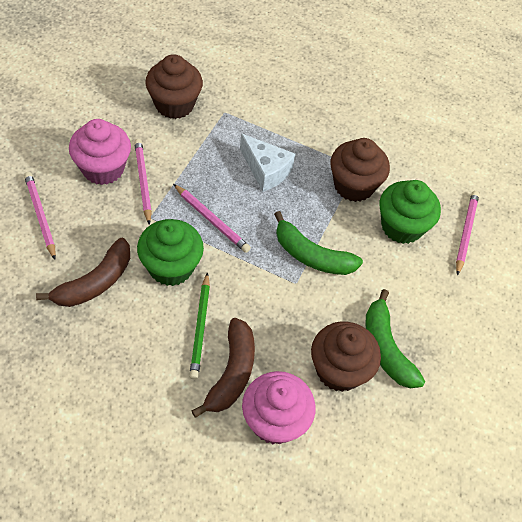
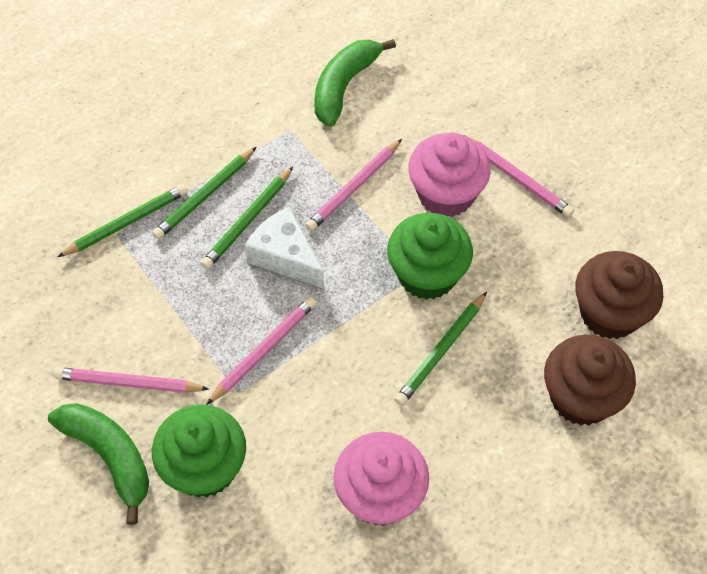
brown banana: 2 -> 0
brown cupcake: 3 -> 2
green pencil: 1 -> 4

⁂

The listing above is to be retyped word for word, with the pictures omitted.

brown banana: 2 -> 0
brown cupcake: 3 -> 2
green pencil: 1 -> 4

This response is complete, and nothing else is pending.